▶ _DIRECTIONS FOR THIS TASK_
In the data below, find the line that contains "(168, 280) = (234, 444): brown" and the line that contains "(258, 300) = (336, 391): black". Copy both, plus every line between them, exactly.

▶ _INPUT RECORDS_
________________________

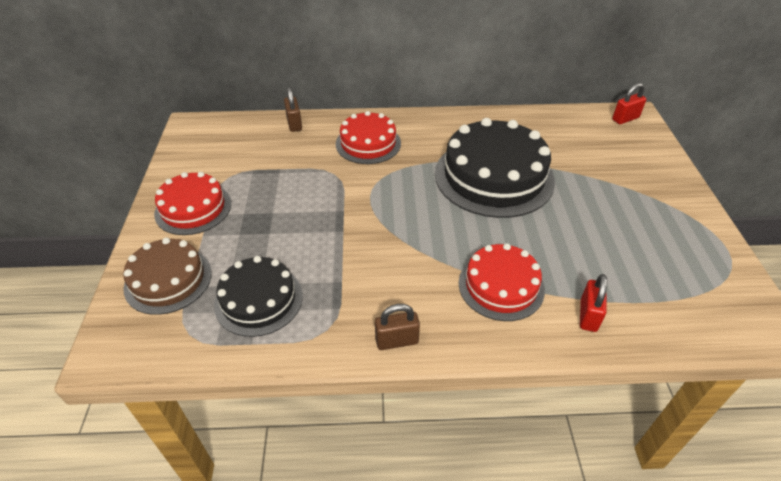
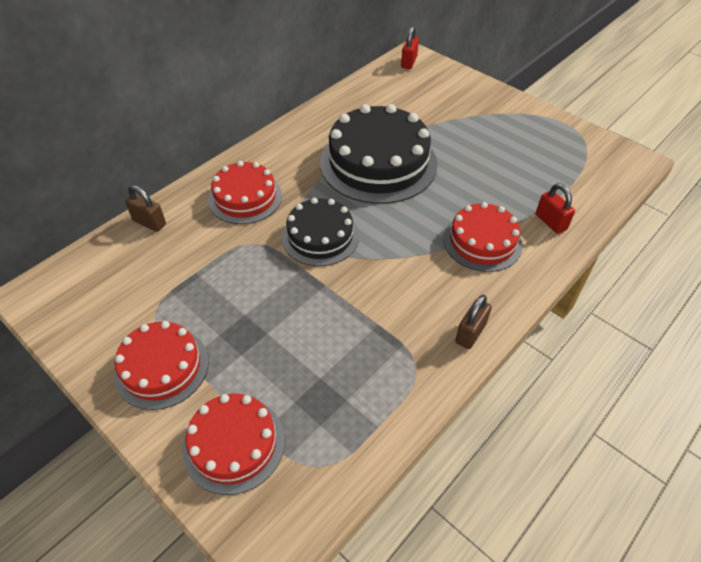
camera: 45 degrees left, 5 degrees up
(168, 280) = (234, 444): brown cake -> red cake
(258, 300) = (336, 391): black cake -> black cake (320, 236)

________________________

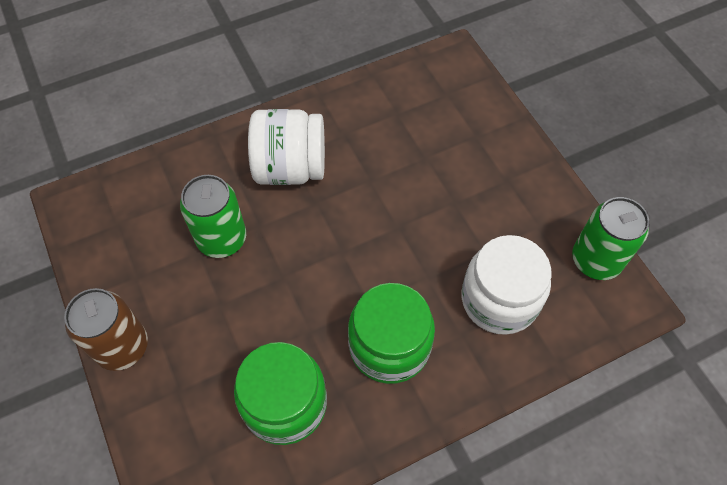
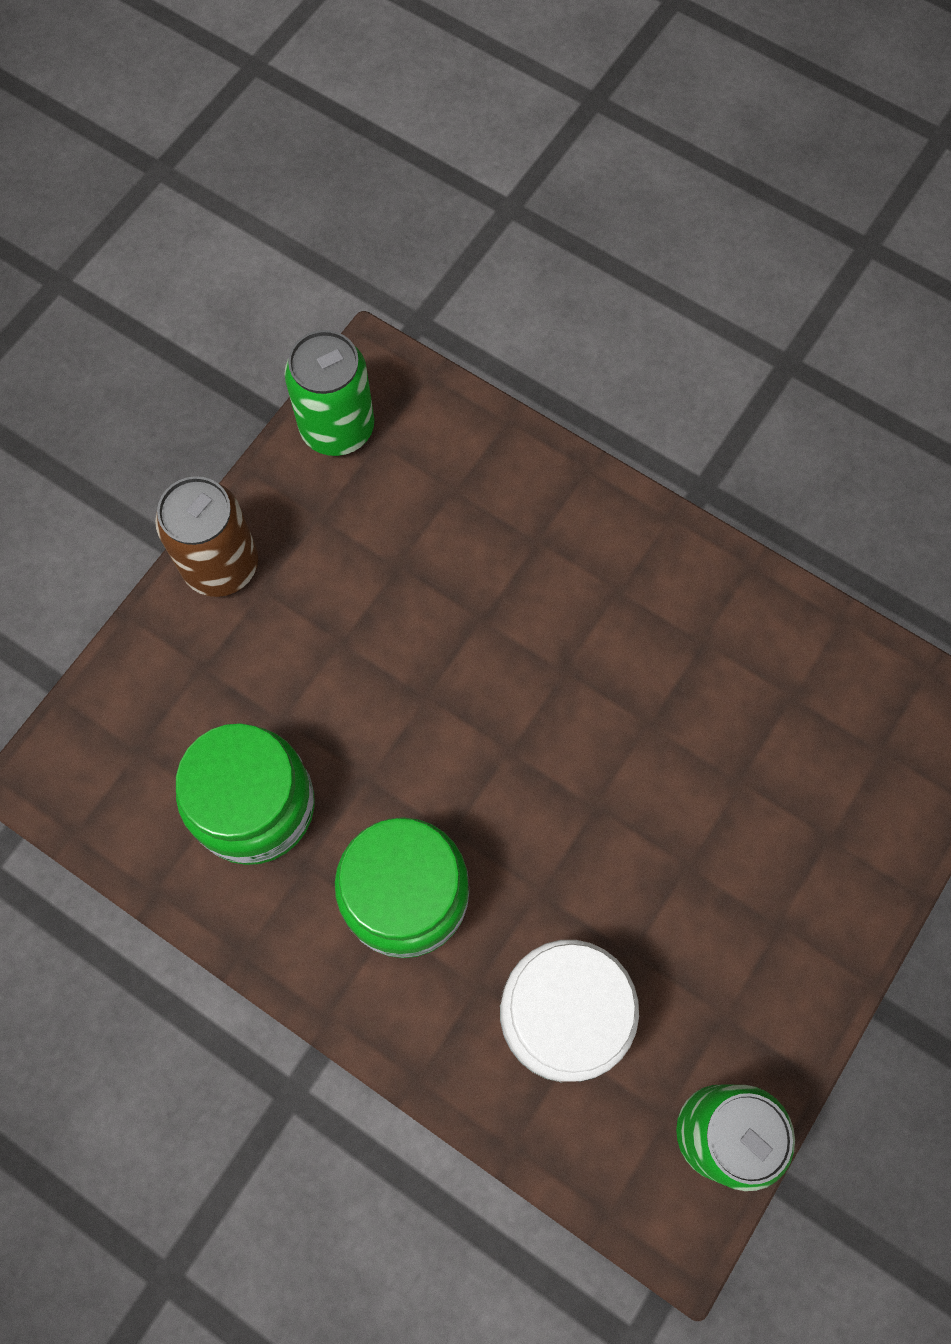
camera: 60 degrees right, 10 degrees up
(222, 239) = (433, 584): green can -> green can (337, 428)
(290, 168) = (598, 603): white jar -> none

________________________

▶ _SOLUTION TO THE EXERCISE_
(168, 280) = (234, 444): brown cake -> red cake
(258, 300) = (336, 391): black cake -> black cake (320, 236)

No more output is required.